- _Input for this task_:

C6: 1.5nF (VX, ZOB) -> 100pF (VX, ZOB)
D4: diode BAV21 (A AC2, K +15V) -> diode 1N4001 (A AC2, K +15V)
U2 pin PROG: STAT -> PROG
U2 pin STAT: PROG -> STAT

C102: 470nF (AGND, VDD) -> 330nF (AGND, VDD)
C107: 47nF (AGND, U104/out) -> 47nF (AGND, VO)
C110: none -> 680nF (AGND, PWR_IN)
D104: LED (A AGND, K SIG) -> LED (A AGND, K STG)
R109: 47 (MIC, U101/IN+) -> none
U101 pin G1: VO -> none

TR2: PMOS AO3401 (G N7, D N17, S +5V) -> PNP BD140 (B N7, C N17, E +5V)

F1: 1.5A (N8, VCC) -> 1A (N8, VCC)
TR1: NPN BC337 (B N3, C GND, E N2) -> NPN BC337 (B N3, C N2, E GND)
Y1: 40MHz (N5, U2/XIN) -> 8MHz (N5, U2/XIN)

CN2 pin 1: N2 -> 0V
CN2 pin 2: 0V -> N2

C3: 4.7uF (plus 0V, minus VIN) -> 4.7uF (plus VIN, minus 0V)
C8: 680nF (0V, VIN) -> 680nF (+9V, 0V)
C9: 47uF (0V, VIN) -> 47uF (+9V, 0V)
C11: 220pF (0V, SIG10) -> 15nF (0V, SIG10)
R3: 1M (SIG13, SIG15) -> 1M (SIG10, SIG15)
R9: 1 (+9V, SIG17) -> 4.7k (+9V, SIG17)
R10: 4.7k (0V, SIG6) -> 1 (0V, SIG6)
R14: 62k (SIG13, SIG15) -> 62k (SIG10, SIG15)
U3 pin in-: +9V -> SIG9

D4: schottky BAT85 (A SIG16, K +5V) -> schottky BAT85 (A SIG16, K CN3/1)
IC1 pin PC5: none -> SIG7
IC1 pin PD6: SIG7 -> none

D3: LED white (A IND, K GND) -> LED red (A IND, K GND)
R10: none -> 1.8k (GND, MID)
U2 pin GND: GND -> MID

- _Task brief_:
Output the lines above exactly, but only those between the line holding "F1: 1.5A (N8, VCC) -> 1A (N8, VCC)" and the line holding "R10: 4.7k (0V, SIG6) -> 1 (0V, SIG6)", inclusive.

- _Solution for this problem_:
F1: 1.5A (N8, VCC) -> 1A (N8, VCC)
TR1: NPN BC337 (B N3, C GND, E N2) -> NPN BC337 (B N3, C N2, E GND)
Y1: 40MHz (N5, U2/XIN) -> 8MHz (N5, U2/XIN)

CN2 pin 1: N2 -> 0V
CN2 pin 2: 0V -> N2

C3: 4.7uF (plus 0V, minus VIN) -> 4.7uF (plus VIN, minus 0V)
C8: 680nF (0V, VIN) -> 680nF (+9V, 0V)
C9: 47uF (0V, VIN) -> 47uF (+9V, 0V)
C11: 220pF (0V, SIG10) -> 15nF (0V, SIG10)
R3: 1M (SIG13, SIG15) -> 1M (SIG10, SIG15)
R9: 1 (+9V, SIG17) -> 4.7k (+9V, SIG17)
R10: 4.7k (0V, SIG6) -> 1 (0V, SIG6)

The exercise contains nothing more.